---------- GIVEN MATERIAL

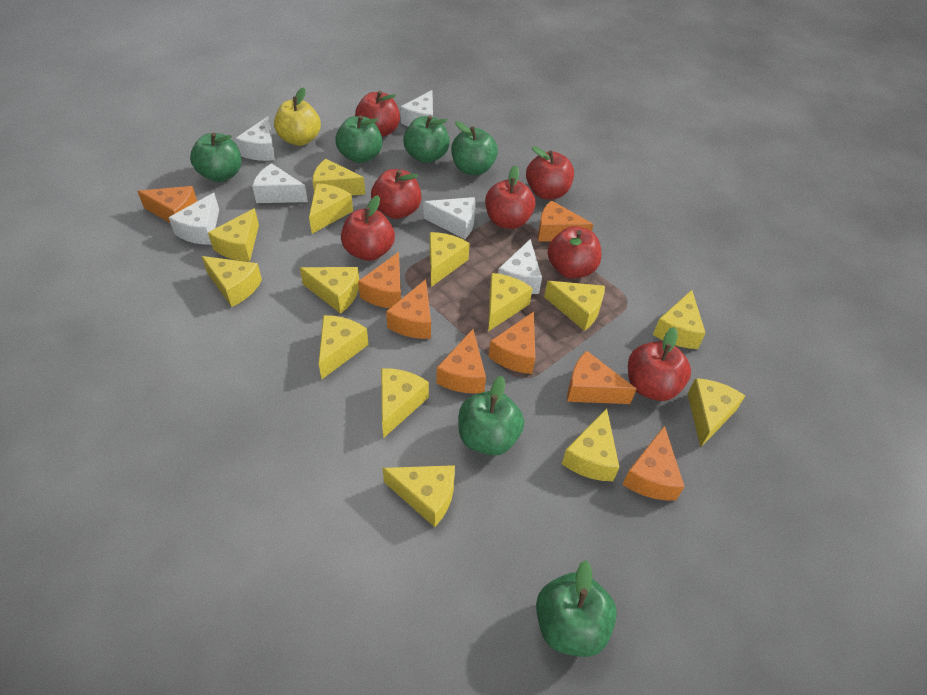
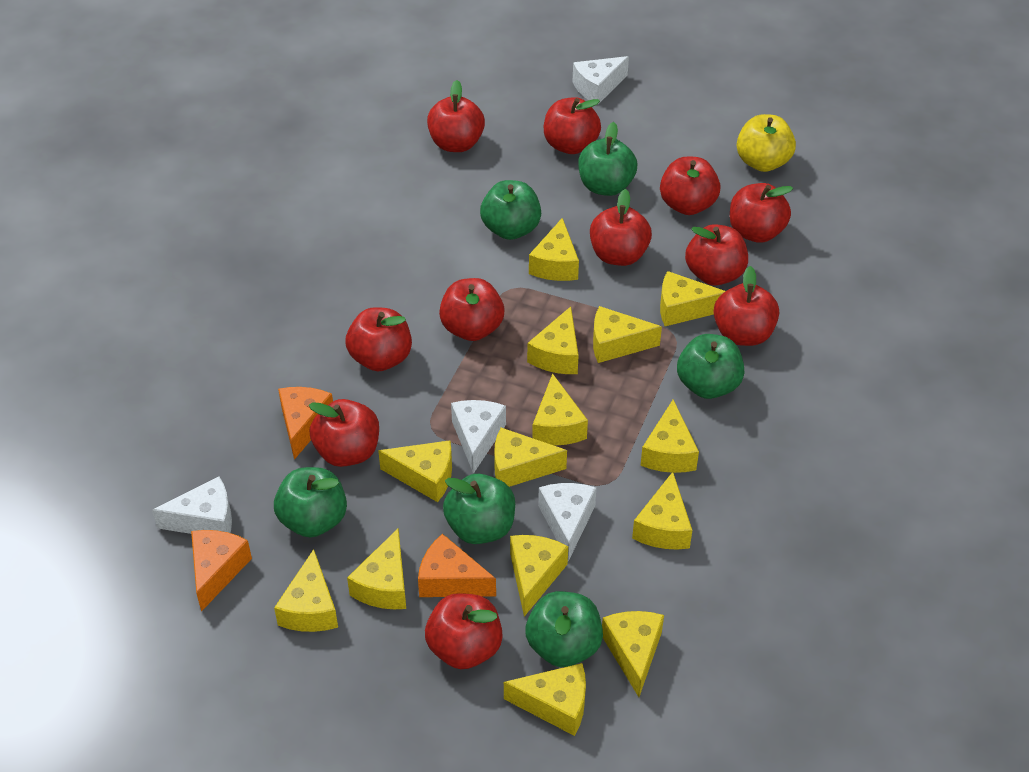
orange cheese: 8 -> 3
red apple: 7 -> 11
white cheese: 6 -> 4

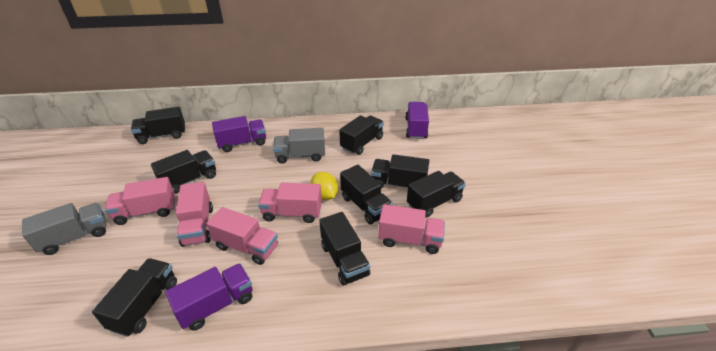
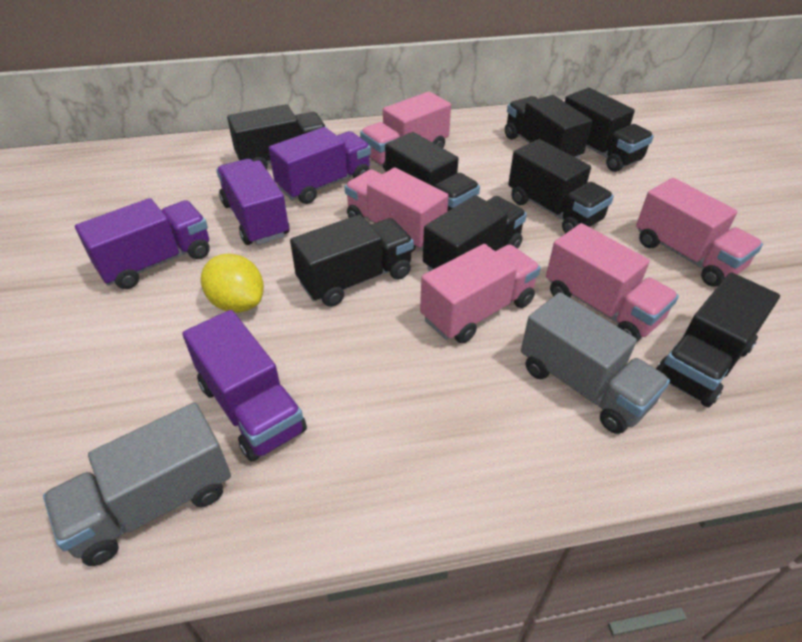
purple truck: 3 -> 4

--------------------

Reproduce, word for word, everything in the listing above except the pictures.

orange cheese: 8 -> 3
red apple: 7 -> 11
white cheese: 6 -> 4

purple truck: 3 -> 4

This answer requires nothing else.